*DIRECTIONS FOR THIS TASK*: Among the entries, which lines carry the string "white"? Copy every one.

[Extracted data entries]
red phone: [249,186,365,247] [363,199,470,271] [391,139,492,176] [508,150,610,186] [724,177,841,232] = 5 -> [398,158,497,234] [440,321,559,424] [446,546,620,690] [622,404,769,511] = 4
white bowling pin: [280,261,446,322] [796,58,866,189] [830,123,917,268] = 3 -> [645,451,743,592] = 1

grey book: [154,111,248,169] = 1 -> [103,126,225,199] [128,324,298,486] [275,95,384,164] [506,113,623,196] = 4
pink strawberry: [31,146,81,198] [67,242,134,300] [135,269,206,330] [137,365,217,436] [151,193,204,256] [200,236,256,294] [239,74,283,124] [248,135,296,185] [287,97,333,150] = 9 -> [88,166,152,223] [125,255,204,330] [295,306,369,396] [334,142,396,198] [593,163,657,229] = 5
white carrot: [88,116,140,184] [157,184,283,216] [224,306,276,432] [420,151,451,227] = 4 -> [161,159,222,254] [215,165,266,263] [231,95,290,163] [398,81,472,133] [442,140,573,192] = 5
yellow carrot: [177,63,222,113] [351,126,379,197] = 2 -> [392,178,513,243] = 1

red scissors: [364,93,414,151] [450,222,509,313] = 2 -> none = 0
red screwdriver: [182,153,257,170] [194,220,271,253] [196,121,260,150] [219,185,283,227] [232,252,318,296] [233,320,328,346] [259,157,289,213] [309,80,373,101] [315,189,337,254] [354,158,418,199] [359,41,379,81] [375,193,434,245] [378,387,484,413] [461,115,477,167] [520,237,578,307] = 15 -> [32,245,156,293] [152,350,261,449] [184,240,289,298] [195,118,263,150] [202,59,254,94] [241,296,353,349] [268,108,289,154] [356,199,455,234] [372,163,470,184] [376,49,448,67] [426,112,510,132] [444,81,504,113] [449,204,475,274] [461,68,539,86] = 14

*TASK RESULT*:
white bowling pin: [280,261,446,322] [796,58,866,189] [830,123,917,268] = 3 -> [645,451,743,592] = 1
white carrot: [88,116,140,184] [157,184,283,216] [224,306,276,432] [420,151,451,227] = 4 -> [161,159,222,254] [215,165,266,263] [231,95,290,163] [398,81,472,133] [442,140,573,192] = 5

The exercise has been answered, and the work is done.